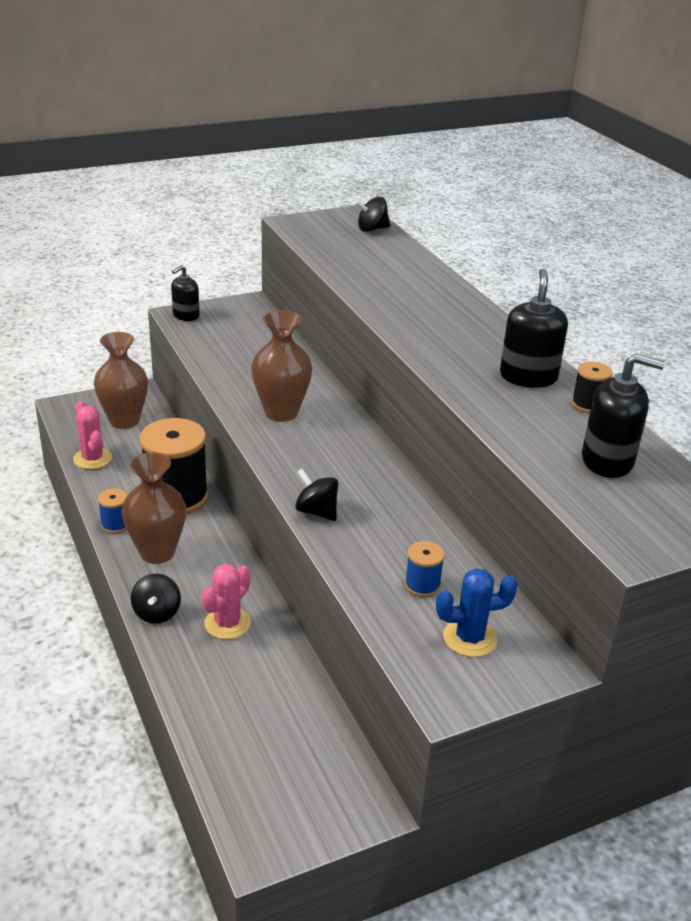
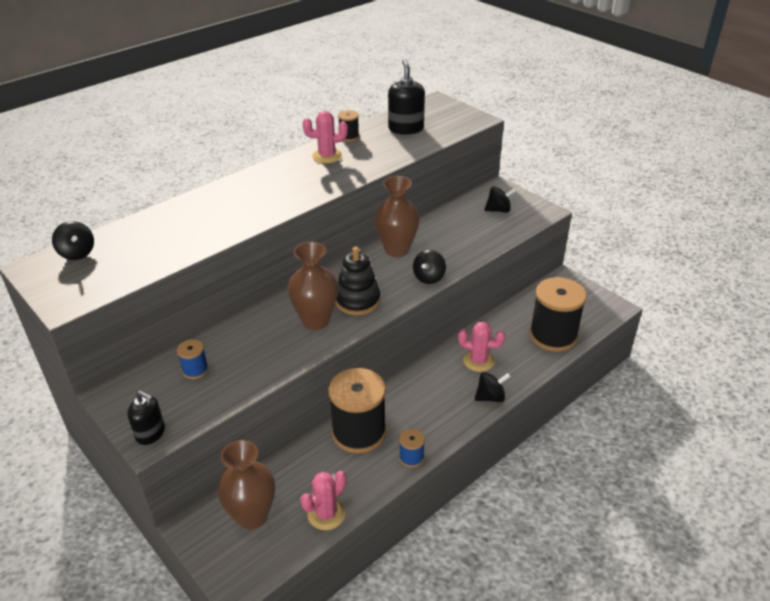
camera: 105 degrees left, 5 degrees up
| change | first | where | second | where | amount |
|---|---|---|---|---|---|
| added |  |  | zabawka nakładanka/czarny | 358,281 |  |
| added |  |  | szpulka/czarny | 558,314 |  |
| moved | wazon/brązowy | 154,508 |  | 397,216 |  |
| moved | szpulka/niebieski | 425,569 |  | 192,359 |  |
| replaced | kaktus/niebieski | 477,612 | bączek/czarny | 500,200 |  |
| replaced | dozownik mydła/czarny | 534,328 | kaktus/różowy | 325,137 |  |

● ● ● ● ● ● ●

Exactly as they appear, output the line holding "moved | wazon/brązowy" and all lines after it through the end of the listing above, and only those.

| moved | wazon/brązowy | 154,508 |  | 397,216 |  |
| moved | szpulka/niebieski | 425,569 |  | 192,359 |  |
| replaced | kaktus/niebieski | 477,612 | bączek/czarny | 500,200 |  |
| replaced | dozownik mydła/czarny | 534,328 | kaktus/różowy | 325,137 |  |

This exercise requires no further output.